**Task instructions:**
Pull the text lines out of every entry below, reproducing them unchanged and leaving the pictures out.

**Task input:**

■ ■ ■ ■ ■ ■ ■

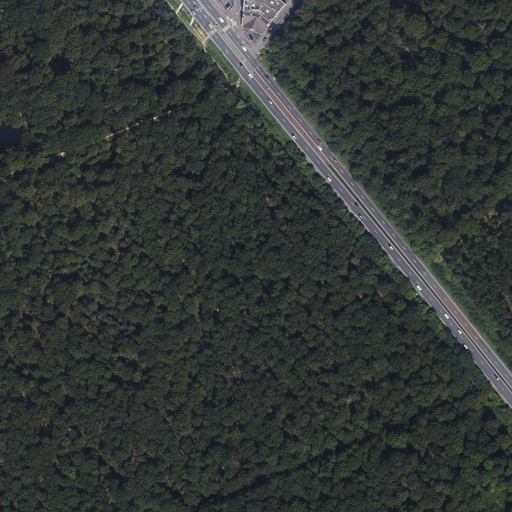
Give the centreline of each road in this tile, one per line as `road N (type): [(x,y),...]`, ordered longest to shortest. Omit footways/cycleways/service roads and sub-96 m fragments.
road 1 (primary): [(247,76),(511,400)]
road 2 (primary): [(511,383),(249,59)]
road 3 (track): [(229,86),(0,178)]
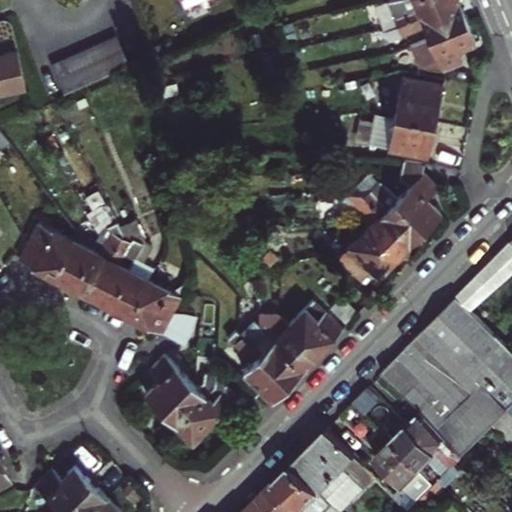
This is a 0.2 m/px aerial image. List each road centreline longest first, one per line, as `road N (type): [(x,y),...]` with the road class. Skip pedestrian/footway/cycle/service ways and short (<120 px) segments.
road 1 (residential): [(202,511),(511,197)]
road 2 (residential): [(0,314),(25,288),(121,340),(109,391)]
road 3 (residential): [(193,511),(97,414)]
road 4 (residential): [(97,414),(18,437),(0,404)]
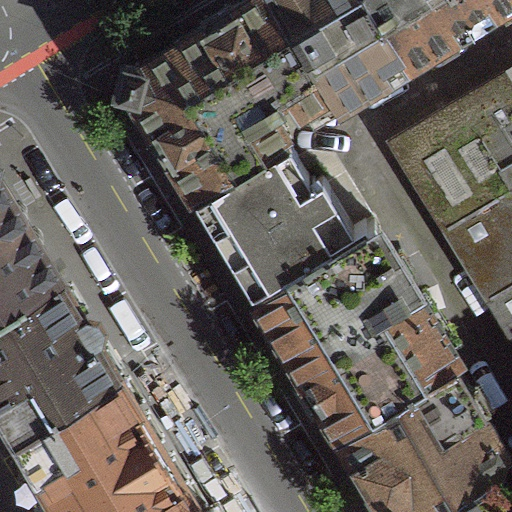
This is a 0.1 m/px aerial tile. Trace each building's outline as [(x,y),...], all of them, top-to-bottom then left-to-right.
[(137,100),(196,198),(290,143),(338,115),(266,0),(244,0),(141,64),(123,59),(115,94),(137,100)] [(406,73),(361,0),(266,0),(338,115),(406,73)] [(460,0),(361,0),(406,73),(478,28),(460,0)] [(511,0),(460,0),(478,28),(490,21),(511,6),(511,0)] [(511,58),(388,134),(441,219),(511,175),(511,58)] [(257,302),(380,230),(372,217),(353,228),(325,181),(316,187),(290,143),(196,198),(257,302)] [(0,324),(65,286),(0,173),(0,324)] [(511,175),(441,219),(487,292),(511,276),(511,175)] [(257,302),(332,428),(455,356),(380,230),(257,302)] [(511,331),(511,276),(487,292),(511,331)] [(0,324),(0,435),(9,451),(124,382),(65,286),(0,324)] [(368,490),(380,511),(422,511),(511,458),(488,416),(455,356),(332,428),(368,490)] [(202,511),(124,382),(9,451),(45,511),(202,511)] [(511,511),(511,458),(422,511),(511,511)]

■ ■ ■ ■ ■ ■ ■

**Result of this task:**
Give the centreline of each road in this tile, one per line as `road N (type): [(x,y),...]`, ordered longest to shortest. Omit footways/cycleways/service roads and sub-96 m fragments.
road 1 (primary): [(247,76),(511,400)]
road 2 (primary): [(511,383),(249,59)]
road 3 (track): [(229,86),(0,178)]
This is a 0.2 m/px aerial image. List each road centreline longest first, one per line, as `road N (type): [(x,y),...]` with the road class. Skip pedestrian/footway/cycle/service ways and short (<120 px) segments.
road 1 (residential): [(202,511),(511,197)]
road 2 (residential): [(0,314),(25,288),(121,340),(109,391)]
road 3 (residential): [(193,511),(97,414)]
road 4 (residential): [(97,414),(18,437),(0,404)]
This is a 0.1 m/px aerial tile. Trace each building's outline as [(x,y),...], all of them, top-to-bottom then left-to-right.
[(137,100),(196,198),(290,143),(338,115),(266,0),(244,0),(141,64),(123,59),(115,94),(137,100)] [(406,73),(361,0),(266,0),(338,115),(406,73)] [(460,0),(361,0),(406,73),(478,28),(460,0)] [(511,0),(460,0),(478,28),(490,21),(511,6),(511,0)] [(511,58),(388,134),(441,219),(511,175),(511,58)] [(257,302),(380,230),(372,217),(353,228),(325,181),(316,187),(290,143),(196,198),(257,302)] [(0,324),(65,286),(0,173),(0,324)] [(511,175),(441,219),(487,292),(511,276),(511,175)] [(257,302),(332,428),(455,356),(380,230),(257,302)] [(511,331),(511,276),(487,292),(511,331)] [(0,324),(0,435),(9,451),(124,382),(65,286),(0,324)] [(368,490),(380,511),(422,511),(511,458),(488,416),(455,356),(332,428),(368,490)] [(202,511),(124,382),(9,451),(45,511),(202,511)] [(511,511),(511,458),(422,511),(511,511)]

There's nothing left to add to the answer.